• **Work order**: Both the line containing "green circle: (255, 245) -> (180, 186), moved" and the line containing "brown arrow: (346, 339)" belong to the span. Output exactly that span from the listing below, and nothing outside it.

• **Source data**:

▼

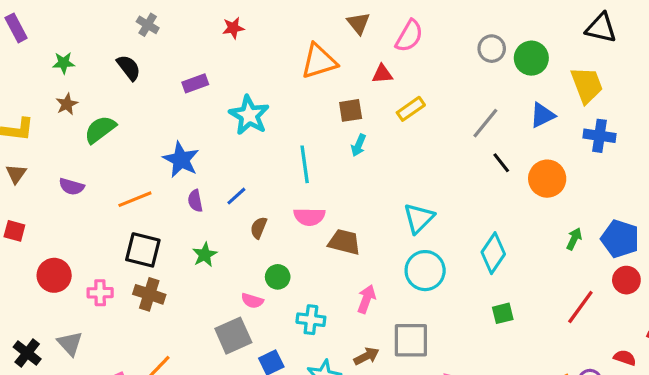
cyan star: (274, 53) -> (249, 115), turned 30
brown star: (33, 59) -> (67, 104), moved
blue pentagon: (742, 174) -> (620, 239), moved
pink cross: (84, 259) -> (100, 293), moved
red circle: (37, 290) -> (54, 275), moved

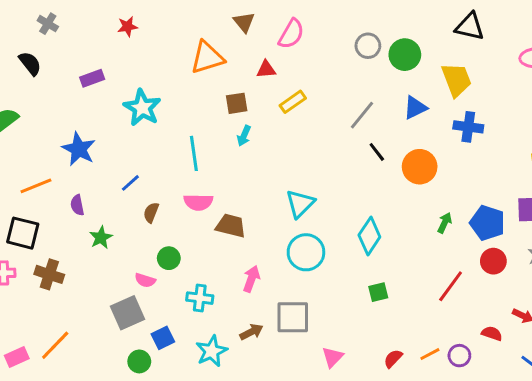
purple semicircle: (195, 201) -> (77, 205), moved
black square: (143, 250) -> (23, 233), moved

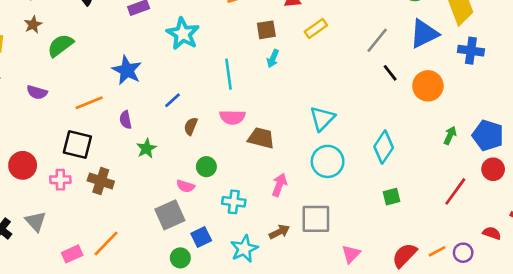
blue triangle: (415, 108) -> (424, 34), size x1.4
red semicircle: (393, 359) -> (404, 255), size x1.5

▲
▼

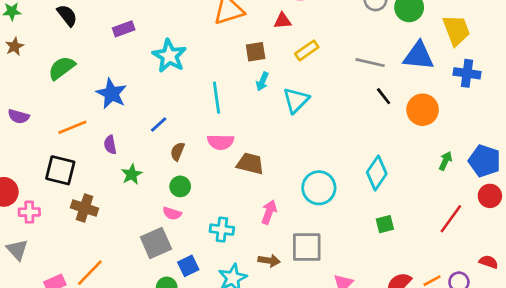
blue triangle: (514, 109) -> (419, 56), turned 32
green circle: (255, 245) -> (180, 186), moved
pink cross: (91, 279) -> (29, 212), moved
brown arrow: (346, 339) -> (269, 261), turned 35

▲

• **Output of the exercise**:
green circle: (255, 245) -> (180, 186), moved
pink cross: (91, 279) -> (29, 212), moved
brown arrow: (346, 339) -> (269, 261), turned 35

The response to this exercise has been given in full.